[Begin]

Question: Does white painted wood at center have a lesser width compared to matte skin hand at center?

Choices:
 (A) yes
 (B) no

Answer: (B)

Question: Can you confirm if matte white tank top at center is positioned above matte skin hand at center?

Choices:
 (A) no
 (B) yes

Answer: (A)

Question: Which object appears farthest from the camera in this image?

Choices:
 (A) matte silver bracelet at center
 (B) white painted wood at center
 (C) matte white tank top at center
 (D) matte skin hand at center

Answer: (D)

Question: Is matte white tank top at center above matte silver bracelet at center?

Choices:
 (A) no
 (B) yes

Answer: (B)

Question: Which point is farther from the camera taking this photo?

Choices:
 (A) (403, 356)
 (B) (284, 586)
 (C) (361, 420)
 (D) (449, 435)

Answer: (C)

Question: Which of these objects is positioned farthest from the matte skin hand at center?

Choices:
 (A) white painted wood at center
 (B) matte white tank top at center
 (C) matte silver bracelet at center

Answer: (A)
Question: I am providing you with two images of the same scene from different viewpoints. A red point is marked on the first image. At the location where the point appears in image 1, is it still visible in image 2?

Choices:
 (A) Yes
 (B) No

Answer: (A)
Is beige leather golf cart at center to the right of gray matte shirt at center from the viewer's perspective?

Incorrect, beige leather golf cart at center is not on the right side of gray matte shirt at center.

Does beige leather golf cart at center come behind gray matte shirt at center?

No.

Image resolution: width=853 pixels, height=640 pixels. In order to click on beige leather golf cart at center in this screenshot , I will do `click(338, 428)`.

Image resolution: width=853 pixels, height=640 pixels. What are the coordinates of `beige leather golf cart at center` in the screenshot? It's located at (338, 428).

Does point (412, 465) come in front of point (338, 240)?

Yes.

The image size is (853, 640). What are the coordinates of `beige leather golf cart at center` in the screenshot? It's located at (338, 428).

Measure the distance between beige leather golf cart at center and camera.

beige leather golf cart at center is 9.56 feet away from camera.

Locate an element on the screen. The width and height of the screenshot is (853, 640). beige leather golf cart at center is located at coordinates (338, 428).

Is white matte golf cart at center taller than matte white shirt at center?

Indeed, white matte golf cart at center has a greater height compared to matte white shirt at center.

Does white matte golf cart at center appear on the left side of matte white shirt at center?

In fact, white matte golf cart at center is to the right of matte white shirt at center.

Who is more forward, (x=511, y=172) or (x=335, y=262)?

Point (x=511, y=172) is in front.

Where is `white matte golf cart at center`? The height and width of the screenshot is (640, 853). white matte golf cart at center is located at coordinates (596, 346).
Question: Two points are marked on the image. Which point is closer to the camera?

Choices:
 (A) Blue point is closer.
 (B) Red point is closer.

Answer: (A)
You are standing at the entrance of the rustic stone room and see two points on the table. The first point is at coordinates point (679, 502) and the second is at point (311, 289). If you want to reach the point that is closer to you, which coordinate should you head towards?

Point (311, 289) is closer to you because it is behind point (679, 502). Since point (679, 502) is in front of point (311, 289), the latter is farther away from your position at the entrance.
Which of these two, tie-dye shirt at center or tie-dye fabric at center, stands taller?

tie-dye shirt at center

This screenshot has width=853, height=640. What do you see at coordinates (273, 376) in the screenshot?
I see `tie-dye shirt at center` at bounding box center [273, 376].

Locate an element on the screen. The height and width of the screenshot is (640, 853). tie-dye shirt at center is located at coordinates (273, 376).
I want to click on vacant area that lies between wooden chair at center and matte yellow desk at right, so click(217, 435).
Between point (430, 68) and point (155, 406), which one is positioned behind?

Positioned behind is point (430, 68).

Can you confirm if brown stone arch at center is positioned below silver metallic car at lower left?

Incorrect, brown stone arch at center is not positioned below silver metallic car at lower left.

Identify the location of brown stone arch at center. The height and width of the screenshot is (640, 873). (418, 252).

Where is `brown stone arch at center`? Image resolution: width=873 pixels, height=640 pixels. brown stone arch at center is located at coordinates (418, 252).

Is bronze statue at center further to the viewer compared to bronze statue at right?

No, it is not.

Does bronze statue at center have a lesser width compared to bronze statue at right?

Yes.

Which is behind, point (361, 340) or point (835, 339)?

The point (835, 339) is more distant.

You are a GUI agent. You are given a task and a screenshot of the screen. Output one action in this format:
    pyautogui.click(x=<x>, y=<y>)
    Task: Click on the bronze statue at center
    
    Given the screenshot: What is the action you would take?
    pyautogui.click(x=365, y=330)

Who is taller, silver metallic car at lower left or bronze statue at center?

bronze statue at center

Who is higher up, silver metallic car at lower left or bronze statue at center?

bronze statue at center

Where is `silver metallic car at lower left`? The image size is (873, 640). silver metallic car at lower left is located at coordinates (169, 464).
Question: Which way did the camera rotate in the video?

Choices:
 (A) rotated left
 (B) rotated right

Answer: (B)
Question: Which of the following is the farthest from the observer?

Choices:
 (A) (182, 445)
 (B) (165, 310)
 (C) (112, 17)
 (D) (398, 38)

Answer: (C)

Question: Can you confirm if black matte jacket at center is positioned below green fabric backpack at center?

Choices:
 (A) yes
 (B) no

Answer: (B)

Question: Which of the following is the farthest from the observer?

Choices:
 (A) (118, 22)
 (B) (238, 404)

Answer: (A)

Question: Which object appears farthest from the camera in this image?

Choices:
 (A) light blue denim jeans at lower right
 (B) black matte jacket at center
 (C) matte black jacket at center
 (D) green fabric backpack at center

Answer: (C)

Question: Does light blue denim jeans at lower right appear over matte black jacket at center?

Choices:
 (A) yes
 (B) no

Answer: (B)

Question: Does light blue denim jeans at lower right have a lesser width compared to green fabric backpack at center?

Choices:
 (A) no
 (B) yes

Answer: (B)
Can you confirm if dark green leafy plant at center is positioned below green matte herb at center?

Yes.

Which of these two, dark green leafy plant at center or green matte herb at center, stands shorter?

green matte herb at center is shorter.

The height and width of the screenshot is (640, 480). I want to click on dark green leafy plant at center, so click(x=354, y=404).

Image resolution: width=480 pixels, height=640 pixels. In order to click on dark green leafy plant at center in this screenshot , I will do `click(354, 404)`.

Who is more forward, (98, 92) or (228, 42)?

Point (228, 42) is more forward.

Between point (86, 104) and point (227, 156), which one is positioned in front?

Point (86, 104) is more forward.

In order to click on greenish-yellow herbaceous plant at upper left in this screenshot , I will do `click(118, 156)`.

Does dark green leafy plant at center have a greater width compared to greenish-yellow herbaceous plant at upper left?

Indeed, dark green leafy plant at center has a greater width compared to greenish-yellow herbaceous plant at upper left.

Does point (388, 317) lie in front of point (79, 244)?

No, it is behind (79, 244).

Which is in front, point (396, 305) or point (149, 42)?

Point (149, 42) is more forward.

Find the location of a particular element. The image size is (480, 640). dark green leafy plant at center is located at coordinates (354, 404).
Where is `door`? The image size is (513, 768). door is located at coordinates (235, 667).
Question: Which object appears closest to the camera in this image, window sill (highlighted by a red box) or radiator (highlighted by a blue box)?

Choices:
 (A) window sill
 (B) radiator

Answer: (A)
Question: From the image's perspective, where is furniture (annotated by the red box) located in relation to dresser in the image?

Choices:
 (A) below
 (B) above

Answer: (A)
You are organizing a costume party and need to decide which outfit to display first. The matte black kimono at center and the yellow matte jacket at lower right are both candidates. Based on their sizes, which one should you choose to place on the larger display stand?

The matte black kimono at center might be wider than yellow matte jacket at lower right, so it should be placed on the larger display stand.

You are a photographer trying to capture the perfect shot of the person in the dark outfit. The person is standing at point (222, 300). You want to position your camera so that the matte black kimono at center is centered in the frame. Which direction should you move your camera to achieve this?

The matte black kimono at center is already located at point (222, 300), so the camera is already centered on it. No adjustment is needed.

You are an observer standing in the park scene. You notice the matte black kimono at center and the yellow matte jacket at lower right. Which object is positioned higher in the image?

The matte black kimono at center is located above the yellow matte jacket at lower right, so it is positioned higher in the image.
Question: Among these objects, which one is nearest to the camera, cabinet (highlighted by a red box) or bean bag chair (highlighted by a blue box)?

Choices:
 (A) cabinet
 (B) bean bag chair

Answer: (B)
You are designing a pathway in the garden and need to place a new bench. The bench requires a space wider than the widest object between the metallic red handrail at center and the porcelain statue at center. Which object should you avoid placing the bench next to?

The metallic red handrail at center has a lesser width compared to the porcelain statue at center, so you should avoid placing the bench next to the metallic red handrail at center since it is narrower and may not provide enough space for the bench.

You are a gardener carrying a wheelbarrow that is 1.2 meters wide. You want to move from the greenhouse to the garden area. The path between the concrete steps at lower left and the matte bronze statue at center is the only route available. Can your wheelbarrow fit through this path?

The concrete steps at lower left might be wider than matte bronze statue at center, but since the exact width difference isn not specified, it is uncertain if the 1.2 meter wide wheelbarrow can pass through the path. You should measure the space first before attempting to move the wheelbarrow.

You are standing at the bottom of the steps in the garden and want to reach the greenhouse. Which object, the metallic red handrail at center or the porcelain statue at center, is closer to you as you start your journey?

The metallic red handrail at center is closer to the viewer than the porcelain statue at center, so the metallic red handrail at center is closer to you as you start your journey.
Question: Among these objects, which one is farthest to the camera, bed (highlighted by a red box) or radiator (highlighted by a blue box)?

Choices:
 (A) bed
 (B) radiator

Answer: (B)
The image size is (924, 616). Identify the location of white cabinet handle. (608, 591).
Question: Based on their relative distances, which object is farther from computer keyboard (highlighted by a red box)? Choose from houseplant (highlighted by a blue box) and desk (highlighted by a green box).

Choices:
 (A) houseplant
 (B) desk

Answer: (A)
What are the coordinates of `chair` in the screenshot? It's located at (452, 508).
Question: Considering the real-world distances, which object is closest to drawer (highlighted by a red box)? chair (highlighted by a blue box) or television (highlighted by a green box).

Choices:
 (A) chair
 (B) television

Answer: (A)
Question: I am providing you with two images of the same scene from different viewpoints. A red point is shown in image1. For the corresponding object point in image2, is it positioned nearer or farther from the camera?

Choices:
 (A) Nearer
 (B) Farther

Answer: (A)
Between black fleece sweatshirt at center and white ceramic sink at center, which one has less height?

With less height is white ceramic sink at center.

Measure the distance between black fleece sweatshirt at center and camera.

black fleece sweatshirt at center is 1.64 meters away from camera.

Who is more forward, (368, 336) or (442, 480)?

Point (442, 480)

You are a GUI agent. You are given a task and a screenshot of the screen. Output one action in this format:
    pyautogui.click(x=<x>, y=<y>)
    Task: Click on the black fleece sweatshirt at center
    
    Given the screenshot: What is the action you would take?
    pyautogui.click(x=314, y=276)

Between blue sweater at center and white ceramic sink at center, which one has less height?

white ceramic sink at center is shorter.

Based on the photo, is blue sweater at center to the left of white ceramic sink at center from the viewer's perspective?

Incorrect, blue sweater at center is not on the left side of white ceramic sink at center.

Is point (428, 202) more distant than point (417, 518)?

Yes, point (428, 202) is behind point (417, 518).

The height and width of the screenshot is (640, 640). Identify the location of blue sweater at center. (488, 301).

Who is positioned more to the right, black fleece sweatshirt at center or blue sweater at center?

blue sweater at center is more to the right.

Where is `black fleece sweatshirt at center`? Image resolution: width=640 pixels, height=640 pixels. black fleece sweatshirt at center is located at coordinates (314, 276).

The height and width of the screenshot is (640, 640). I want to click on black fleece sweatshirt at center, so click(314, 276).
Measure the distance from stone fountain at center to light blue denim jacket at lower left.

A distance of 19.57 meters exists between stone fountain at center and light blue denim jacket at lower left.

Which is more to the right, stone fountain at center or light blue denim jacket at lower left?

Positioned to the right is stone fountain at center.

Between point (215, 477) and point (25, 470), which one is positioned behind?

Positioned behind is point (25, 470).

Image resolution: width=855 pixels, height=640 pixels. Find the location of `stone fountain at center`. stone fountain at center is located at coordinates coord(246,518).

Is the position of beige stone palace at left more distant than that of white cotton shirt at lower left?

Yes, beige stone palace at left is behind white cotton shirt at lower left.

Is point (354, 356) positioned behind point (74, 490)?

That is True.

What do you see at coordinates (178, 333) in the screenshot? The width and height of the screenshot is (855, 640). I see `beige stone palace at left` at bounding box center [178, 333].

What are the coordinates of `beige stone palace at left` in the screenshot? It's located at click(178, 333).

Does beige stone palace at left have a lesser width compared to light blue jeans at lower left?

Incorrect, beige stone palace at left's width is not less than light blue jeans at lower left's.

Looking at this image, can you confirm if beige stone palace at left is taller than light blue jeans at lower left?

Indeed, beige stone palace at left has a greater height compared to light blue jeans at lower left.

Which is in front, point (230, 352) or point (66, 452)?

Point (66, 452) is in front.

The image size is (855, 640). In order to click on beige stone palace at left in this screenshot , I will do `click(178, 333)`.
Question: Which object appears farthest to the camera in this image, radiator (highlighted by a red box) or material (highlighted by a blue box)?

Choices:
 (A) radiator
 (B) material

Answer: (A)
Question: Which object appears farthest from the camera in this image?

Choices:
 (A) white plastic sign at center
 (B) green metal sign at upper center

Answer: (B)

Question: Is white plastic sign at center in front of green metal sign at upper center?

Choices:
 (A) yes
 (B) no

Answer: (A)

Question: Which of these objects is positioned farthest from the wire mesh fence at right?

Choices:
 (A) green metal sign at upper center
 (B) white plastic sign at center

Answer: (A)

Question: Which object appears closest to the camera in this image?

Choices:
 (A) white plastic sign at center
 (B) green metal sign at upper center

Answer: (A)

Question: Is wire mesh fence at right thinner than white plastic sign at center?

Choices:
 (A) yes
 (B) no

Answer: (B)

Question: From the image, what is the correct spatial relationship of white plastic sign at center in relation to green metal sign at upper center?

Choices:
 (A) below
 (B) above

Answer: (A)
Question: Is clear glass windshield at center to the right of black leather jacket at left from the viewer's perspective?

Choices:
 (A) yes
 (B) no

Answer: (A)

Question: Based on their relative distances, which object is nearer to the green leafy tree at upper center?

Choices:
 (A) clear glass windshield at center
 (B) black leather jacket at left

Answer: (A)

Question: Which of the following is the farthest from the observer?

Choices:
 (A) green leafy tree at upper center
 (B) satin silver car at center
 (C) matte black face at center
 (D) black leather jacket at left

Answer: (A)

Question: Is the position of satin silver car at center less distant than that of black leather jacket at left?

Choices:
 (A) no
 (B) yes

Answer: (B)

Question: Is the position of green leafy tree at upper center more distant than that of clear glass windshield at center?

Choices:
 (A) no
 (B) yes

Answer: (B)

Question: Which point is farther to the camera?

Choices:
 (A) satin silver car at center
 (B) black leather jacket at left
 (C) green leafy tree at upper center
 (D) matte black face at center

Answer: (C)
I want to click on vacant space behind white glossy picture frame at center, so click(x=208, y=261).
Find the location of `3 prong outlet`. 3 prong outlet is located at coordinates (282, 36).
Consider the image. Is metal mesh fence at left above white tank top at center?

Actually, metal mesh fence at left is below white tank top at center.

[End]

→ **Goal of the exercise**: Print the rows from the line containing "In order to click on greenish-yellow" through the line containing "The matte black kimono at center might", reproducing both end lines and everything in between without any change.

→ **Response to the task**:
In order to click on greenish-yellow herbaceous plant at upper left in this screenshot , I will do `click(118, 156)`.

Does dark green leafy plant at center have a greater width compared to greenish-yellow herbaceous plant at upper left?

Indeed, dark green leafy plant at center has a greater width compared to greenish-yellow herbaceous plant at upper left.

Does point (388, 317) lie in front of point (79, 244)?

No, it is behind (79, 244).

Which is in front, point (396, 305) or point (149, 42)?

Point (149, 42) is more forward.

Find the location of a particular element. The image size is (480, 640). dark green leafy plant at center is located at coordinates (354, 404).
Where is `door`? The image size is (513, 768). door is located at coordinates (235, 667).
Question: Which object appears closest to the camera in this image, window sill (highlighted by a red box) or radiator (highlighted by a blue box)?

Choices:
 (A) window sill
 (B) radiator

Answer: (A)
Question: From the image's perspective, where is furniture (annotated by the red box) located in relation to dresser in the image?

Choices:
 (A) below
 (B) above

Answer: (A)
You are organizing a costume party and need to decide which outfit to display first. The matte black kimono at center and the yellow matte jacket at lower right are both candidates. Based on their sizes, which one should you choose to place on the larger display stand?

The matte black kimono at center might be wider than yellow matte jacket at lower right, so it should be placed on the larger display stand.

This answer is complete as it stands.